## Exercise prompt
In the listing below, the answer starts at the line that has "building: [134,194,191,247] -> none" and stops after the line that has "building: [308,193,389,331] -> none"; please repeat that part exactly and nothing more.

## Provided data

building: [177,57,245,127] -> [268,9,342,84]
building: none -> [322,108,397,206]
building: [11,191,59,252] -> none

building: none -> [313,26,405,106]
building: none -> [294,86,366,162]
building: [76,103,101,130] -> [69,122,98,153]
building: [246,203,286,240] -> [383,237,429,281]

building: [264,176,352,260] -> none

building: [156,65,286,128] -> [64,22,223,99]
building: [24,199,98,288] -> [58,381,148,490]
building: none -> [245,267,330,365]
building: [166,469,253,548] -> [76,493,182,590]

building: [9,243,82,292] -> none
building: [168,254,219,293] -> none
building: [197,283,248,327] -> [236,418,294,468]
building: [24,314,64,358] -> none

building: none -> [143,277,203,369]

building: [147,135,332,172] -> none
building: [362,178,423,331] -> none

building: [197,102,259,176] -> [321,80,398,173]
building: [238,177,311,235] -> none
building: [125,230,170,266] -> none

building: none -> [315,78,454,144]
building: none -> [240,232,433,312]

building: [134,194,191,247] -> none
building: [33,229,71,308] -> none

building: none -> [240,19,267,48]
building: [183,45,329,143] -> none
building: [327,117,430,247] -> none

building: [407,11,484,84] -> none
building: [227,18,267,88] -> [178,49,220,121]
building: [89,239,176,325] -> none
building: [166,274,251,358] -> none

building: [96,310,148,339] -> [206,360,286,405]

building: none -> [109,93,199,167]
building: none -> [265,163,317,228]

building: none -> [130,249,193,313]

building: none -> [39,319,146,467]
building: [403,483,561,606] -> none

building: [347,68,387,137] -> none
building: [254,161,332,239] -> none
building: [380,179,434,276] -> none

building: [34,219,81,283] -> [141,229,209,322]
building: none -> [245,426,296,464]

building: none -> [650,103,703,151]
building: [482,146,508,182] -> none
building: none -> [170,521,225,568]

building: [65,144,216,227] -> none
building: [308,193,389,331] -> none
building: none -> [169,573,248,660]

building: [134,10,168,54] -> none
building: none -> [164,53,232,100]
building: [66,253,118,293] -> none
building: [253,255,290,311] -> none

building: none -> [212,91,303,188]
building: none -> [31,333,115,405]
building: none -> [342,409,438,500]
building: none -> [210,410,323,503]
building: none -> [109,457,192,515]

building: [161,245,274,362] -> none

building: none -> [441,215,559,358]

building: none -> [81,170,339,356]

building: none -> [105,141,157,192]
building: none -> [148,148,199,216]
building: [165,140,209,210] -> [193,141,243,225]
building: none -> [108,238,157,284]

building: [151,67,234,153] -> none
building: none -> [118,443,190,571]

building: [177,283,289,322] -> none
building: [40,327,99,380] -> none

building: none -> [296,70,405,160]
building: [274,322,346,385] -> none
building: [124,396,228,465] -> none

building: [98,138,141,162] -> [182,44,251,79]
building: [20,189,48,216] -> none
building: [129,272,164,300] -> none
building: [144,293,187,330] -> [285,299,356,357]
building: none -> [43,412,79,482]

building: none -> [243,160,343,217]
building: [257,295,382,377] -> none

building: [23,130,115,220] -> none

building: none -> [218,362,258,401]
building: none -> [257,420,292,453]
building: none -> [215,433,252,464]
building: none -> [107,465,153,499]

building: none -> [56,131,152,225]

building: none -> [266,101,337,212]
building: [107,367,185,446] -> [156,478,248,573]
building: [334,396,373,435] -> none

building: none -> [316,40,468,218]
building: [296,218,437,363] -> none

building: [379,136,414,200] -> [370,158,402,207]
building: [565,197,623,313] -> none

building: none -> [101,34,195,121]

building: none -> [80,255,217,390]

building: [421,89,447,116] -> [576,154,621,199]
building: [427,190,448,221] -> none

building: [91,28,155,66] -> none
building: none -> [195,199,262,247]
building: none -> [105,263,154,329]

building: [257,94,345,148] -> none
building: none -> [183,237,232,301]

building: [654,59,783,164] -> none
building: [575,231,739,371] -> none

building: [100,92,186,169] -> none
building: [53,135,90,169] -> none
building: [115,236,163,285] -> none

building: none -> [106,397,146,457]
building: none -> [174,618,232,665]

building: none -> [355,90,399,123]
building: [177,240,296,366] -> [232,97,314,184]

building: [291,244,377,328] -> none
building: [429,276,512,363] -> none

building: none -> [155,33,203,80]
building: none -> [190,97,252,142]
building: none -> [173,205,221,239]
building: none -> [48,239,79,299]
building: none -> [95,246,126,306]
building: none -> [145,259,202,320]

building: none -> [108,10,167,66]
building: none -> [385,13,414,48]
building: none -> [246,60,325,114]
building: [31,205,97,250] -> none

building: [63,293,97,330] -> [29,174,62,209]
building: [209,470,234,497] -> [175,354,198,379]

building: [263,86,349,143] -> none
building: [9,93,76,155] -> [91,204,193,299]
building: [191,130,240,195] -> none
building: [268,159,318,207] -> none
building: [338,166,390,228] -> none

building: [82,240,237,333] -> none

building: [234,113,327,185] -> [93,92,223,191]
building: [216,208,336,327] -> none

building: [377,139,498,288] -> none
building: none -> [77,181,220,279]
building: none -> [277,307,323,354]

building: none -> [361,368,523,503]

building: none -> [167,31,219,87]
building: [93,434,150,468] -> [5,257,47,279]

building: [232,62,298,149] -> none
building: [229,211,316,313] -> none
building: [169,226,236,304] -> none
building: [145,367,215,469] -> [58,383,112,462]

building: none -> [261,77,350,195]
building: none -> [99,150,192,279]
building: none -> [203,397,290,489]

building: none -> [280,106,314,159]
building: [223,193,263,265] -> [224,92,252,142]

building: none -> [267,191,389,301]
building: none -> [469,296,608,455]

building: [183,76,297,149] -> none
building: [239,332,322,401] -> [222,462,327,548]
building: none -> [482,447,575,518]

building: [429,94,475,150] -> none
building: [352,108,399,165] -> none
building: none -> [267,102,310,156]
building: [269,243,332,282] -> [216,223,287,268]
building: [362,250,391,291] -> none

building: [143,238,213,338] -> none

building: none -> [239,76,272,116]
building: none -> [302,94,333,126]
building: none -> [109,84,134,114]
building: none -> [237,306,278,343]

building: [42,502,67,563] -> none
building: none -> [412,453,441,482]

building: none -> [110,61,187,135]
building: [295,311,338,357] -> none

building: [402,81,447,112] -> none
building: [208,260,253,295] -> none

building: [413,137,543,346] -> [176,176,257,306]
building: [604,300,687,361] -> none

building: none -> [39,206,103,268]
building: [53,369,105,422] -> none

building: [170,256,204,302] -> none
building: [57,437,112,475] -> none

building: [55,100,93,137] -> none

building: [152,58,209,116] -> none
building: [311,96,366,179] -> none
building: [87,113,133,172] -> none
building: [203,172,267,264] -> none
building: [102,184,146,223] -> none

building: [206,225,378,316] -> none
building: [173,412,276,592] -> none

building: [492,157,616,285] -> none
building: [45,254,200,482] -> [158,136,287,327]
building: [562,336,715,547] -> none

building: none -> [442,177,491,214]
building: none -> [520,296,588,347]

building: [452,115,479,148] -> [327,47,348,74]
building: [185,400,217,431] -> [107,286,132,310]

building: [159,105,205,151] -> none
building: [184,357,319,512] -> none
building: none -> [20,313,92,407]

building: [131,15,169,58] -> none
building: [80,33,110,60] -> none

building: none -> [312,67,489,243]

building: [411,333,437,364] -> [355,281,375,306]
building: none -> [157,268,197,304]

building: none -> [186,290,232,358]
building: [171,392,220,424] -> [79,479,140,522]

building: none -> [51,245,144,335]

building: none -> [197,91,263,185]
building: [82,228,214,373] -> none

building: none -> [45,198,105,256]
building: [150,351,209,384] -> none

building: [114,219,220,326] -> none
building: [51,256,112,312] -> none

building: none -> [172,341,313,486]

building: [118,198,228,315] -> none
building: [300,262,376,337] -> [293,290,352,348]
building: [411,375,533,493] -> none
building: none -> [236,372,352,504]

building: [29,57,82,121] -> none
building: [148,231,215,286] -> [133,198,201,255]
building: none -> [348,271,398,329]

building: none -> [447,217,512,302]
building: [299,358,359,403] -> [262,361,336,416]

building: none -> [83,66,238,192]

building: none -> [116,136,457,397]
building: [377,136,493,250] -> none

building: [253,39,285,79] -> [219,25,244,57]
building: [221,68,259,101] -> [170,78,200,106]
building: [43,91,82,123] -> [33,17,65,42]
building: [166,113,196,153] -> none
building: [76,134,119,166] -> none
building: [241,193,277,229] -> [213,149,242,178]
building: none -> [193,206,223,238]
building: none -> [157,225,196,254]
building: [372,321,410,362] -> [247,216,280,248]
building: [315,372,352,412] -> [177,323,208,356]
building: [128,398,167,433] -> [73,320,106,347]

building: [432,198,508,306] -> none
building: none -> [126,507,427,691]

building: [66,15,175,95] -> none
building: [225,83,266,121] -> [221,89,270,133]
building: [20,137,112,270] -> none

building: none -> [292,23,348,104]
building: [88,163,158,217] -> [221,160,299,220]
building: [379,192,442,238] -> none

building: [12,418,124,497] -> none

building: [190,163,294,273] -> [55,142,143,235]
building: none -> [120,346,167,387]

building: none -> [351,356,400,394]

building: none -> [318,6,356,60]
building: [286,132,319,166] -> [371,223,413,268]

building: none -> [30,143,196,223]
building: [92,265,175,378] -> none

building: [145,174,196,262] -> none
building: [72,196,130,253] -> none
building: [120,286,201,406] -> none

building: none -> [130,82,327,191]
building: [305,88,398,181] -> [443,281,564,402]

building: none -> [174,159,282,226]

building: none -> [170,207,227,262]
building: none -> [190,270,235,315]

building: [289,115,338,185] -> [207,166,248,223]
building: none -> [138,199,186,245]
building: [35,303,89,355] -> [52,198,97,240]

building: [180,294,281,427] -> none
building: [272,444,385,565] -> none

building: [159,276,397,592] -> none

## Solution
building: [134,194,191,247] -> none
building: [33,229,71,308] -> none

building: none -> [240,19,267,48]
building: [183,45,329,143] -> none
building: [327,117,430,247] -> none

building: [407,11,484,84] -> none
building: [227,18,267,88] -> [178,49,220,121]
building: [89,239,176,325] -> none
building: [166,274,251,358] -> none

building: [96,310,148,339] -> [206,360,286,405]

building: none -> [109,93,199,167]
building: none -> [265,163,317,228]

building: none -> [130,249,193,313]

building: none -> [39,319,146,467]
building: [403,483,561,606] -> none

building: [347,68,387,137] -> none
building: [254,161,332,239] -> none
building: [380,179,434,276] -> none

building: [34,219,81,283] -> [141,229,209,322]
building: none -> [245,426,296,464]

building: none -> [650,103,703,151]
building: [482,146,508,182] -> none
building: none -> [170,521,225,568]

building: [65,144,216,227] -> none
building: [308,193,389,331] -> none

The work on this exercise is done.